Prompt - Pick out each line with the word "fish" from the material that follows.

Records supplied -

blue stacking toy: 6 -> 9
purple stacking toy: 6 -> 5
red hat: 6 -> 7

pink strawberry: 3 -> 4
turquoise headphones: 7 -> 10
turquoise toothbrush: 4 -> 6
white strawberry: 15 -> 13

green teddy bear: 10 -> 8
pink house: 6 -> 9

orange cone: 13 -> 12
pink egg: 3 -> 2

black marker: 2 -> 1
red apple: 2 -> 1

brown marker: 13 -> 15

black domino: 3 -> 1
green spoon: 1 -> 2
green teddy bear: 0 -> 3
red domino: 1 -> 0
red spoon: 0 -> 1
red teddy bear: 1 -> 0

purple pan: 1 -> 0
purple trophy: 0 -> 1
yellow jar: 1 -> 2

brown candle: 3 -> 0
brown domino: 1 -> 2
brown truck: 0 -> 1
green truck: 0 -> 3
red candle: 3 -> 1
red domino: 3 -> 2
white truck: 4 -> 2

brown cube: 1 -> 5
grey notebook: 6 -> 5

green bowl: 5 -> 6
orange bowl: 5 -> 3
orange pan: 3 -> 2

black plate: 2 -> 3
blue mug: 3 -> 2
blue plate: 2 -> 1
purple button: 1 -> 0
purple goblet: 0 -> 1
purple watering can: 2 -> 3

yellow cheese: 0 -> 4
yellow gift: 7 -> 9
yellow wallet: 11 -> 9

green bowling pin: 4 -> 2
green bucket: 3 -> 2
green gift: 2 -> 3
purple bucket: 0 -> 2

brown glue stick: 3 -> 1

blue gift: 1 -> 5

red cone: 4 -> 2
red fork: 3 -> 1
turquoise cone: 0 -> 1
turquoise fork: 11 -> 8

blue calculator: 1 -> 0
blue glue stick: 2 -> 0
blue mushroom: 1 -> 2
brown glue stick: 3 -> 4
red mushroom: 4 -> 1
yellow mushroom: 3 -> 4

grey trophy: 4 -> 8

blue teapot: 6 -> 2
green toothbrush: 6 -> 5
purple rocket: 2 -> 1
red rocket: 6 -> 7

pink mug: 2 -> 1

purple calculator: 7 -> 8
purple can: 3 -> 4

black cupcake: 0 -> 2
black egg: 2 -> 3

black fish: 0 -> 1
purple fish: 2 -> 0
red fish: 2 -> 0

Written reply -
black fish: 0 -> 1
purple fish: 2 -> 0
red fish: 2 -> 0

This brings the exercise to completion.